## EXERCISE DETAILS:
Write out every record below exactly as it appears, omitting the pictures.

┄┄┄┄┄┄

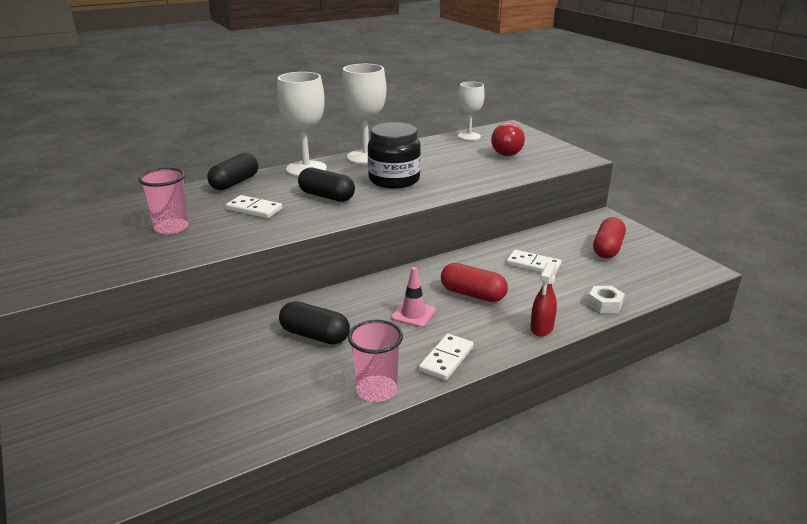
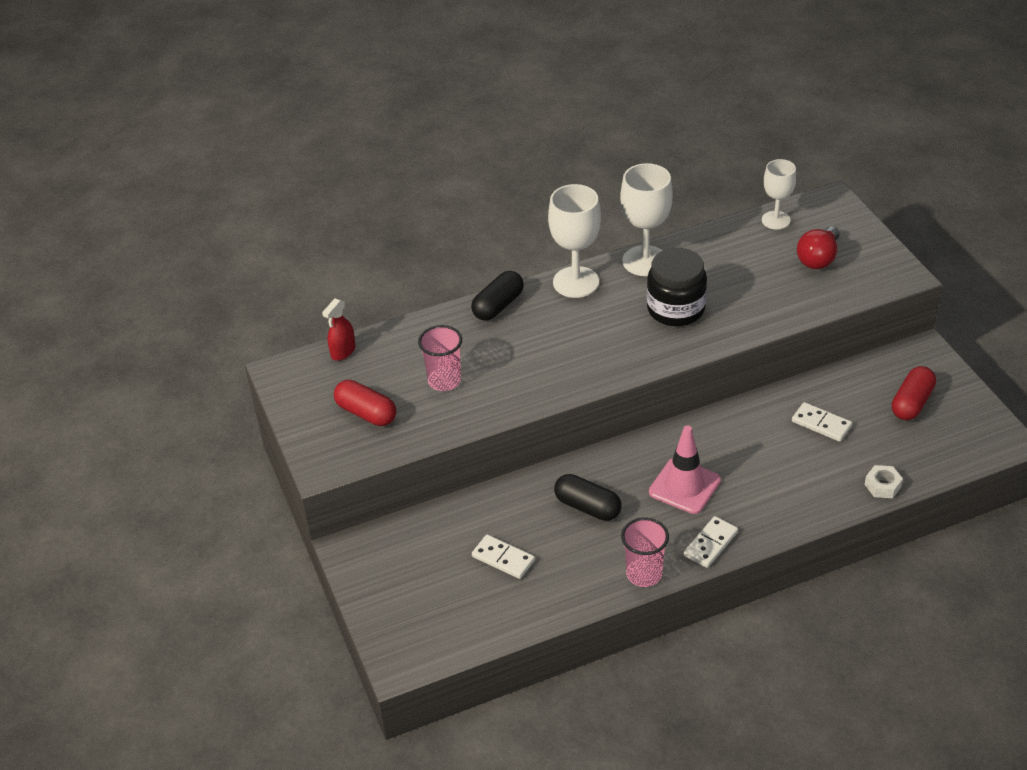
camera: 10 degrees right, 15 degrees up
(254, 209) = (524, 355): white domino -> white domino (503, 559)
(327, 196) = (600, 336): black capsule -> none
(413, 314) = (684, 486): pink traffic cone -> pink traffic cone, size x1.58
(472, 294) = (748, 463): red capsule -> red capsule (366, 413)
(541, 328) = (809, 512): red spray bottle -> red spray bottle (343, 352)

┄┄┄┄┄┄

## SOLUTION TO THIS EXERCISE:
camera: 10 degrees right, 15 degrees up
(254, 209) = (524, 355): white domino -> white domino (503, 559)
(327, 196) = (600, 336): black capsule -> none
(413, 314) = (684, 486): pink traffic cone -> pink traffic cone, size x1.58
(472, 294) = (748, 463): red capsule -> red capsule (366, 413)
(541, 328) = (809, 512): red spray bottle -> red spray bottle (343, 352)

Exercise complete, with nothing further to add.